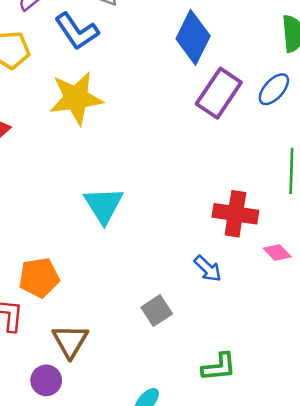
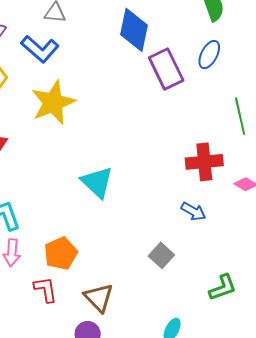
purple rectangle: (219, 93) -> (166, 69), turned -45

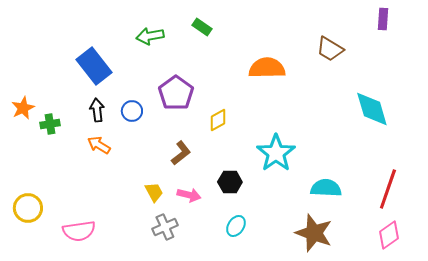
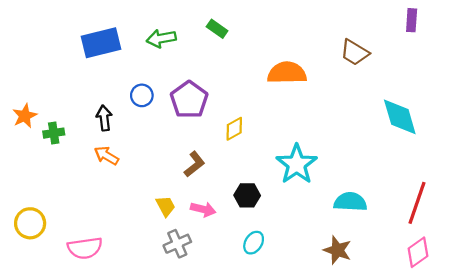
blue rectangle: (94, 66) -> (101, 43), moved, turned -66
blue circle: (132, 111) -> (142, 95), moved
brown star: (314, 233) -> (337, 250), size x0.7

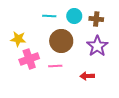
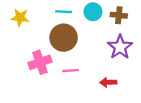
yellow star: (18, 39) -> (20, 18), moved
brown circle: (61, 41) -> (64, 38), moved

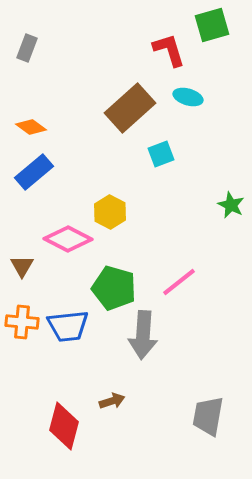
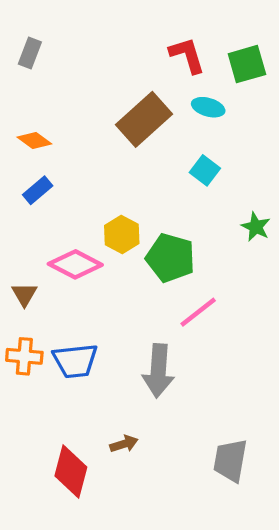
green square: (212, 25) -> (247, 64), moved
cyan square: (161, 154) -> (205, 170), moved, turned -32
blue rectangle: (34, 172) -> (38, 190), size x0.7
green pentagon: (114, 288) -> (171, 258), moved

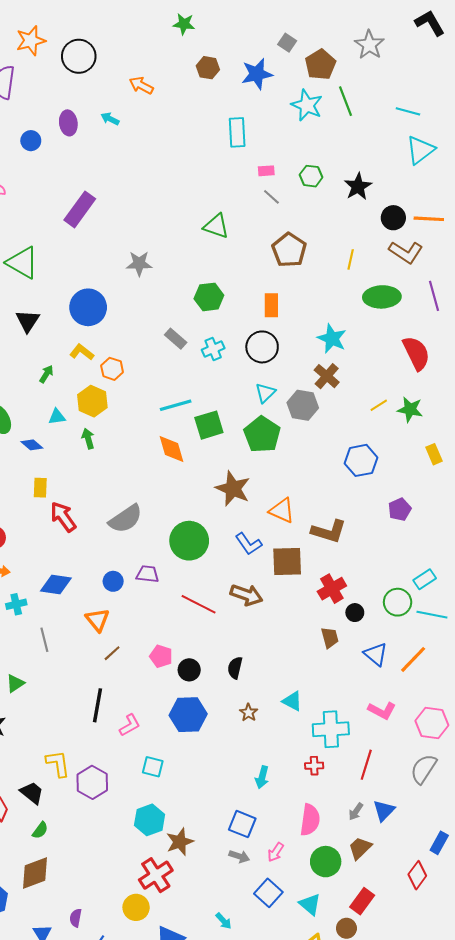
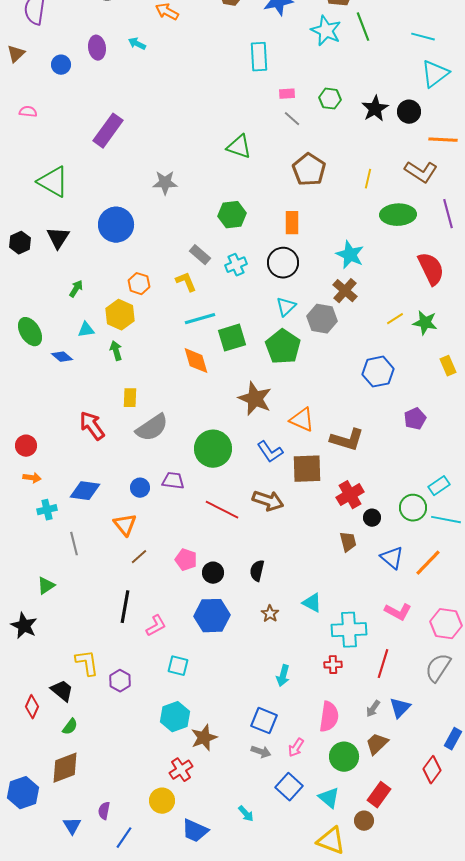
black circle: (393, 218) -> (409, 112), moved
yellow L-shape: (82, 352) -> (186, 282), moved, turned 30
yellow rectangle: (40, 488) -> (130, 398), moved
purple hexagon: (92, 782) -> (120, 681), size x0.7
red cross: (156, 875) -> (181, 770), size x0.7

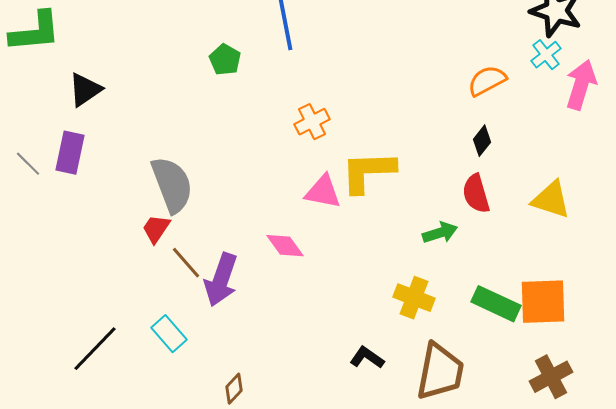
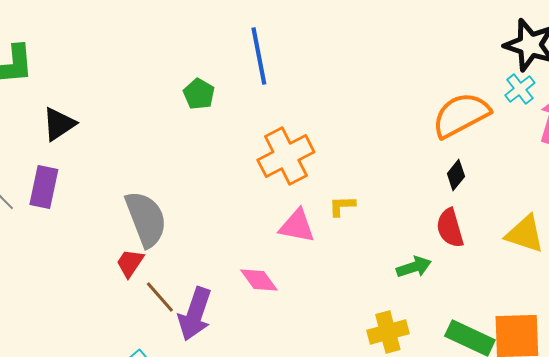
orange semicircle: (487, 81) -> (461, 115), size x1.5
orange cross: (312, 122) -> (286, 156), size x1.6
yellow L-shape: (368, 172) -> (342, 206), size x0.5
yellow cross: (414, 298) -> (388, 332), turned -36

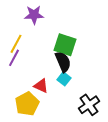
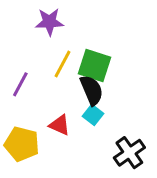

**Task directions:** Scan the material above for the string "star" and return the lines that hold it.

**Solution to this problem:**
brown star: (314, 233) -> (337, 250), size x0.7
yellow star: (18, 39) -> (20, 18), moved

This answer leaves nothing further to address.